- _What to work on_
Word for word, retype the tail of the data below, starting with the line that has "grey flashlight: [156,155,210,210]" and including the last line.

- _Data under study_
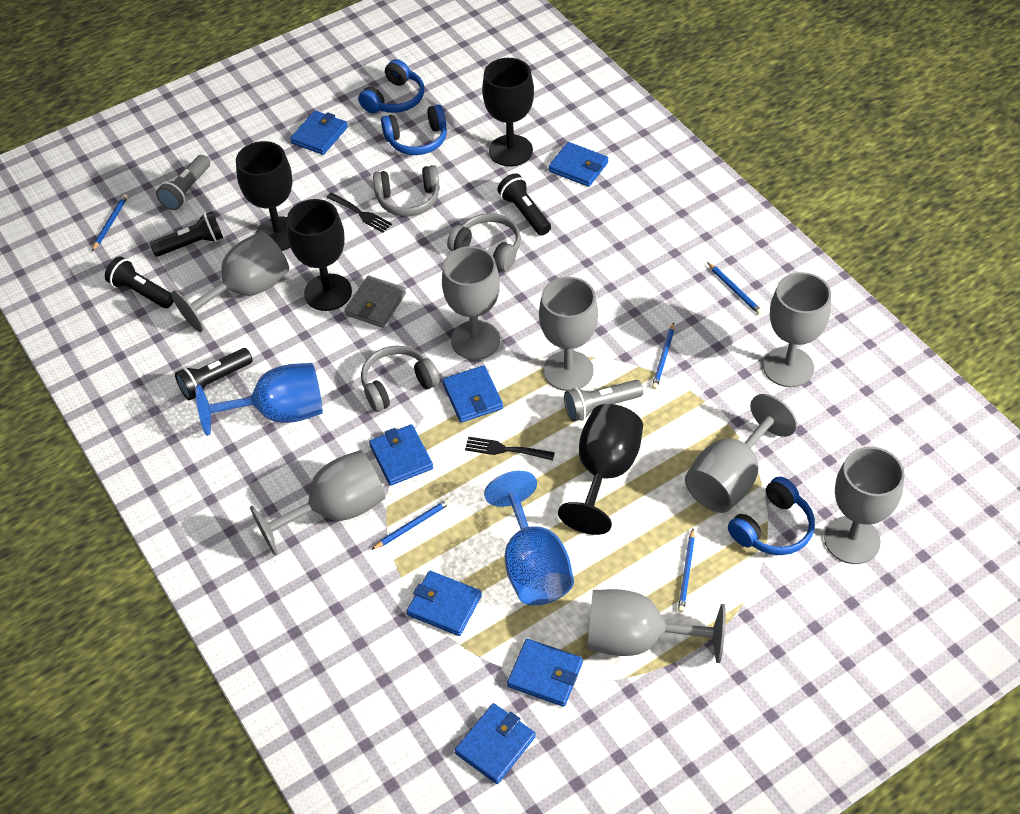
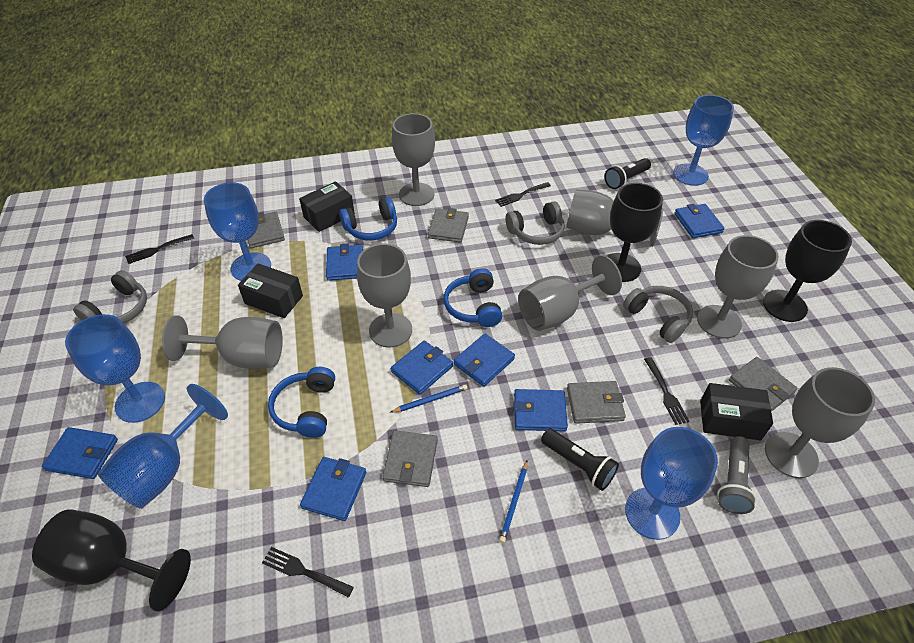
black box: none = 0 -> [238,263,303,318] [299,181,355,232] [700,383,773,440] = 3
black flashlight: [105,257,174,308] [150,212,223,257] [175,348,253,400] [497,173,551,235] = 4 -> [541,429,619,491] [604,158,651,189] = 2
black fork: [326,192,392,233] [465,437,555,460] = 2 -> [125,234,194,264] [262,547,354,598] [495,182,551,207] [644,357,690,425] = 4
black goblet: [236,141,292,251] [287,199,352,311] [482,58,534,167] [558,404,643,535] = 4 -> [32,509,191,612] [607,183,663,282] [763,220,852,322] = 3
blue goblet: [196,363,323,436] [484,471,574,605] = 2 -> [65,314,165,423] [98,384,228,509] [204,182,271,281] [625,427,718,540] [673,95,734,186] = 5
blue pencil: [92,194,128,251] [371,499,451,550] [652,323,674,389] [678,529,695,612] [707,262,763,315] = 5 -> [390,384,468,413] [499,461,528,543] = 2
grey flashlight: [156,155,210,210] [564,380,643,422] = 2 -> [717,436,756,514] = 1
grey goblet: [171,231,289,332] [250,450,386,556] [442,246,500,360] [539,277,598,391] [587,589,726,663] [685,394,797,513] [763,272,831,387] [824,447,905,564] = 8 -> [162,315,283,369] [357,243,412,348] [392,113,435,206] [518,255,622,331] [566,189,663,247] [697,235,779,339] [765,367,875,478] = 7
grey wallet: [344,275,406,328] = 1 -> [248,212,285,248] [382,430,438,487] [428,208,469,243] [567,381,626,424] [729,357,798,412] = 5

- _Response area_
grey flashlight: [156,155,210,210] [564,380,643,422] = 2 -> [717,436,756,514] = 1
grey goblet: [171,231,289,332] [250,450,386,556] [442,246,500,360] [539,277,598,391] [587,589,726,663] [685,394,797,513] [763,272,831,387] [824,447,905,564] = 8 -> [162,315,283,369] [357,243,412,348] [392,113,435,206] [518,255,622,331] [566,189,663,247] [697,235,779,339] [765,367,875,478] = 7
grey wallet: [344,275,406,328] = 1 -> [248,212,285,248] [382,430,438,487] [428,208,469,243] [567,381,626,424] [729,357,798,412] = 5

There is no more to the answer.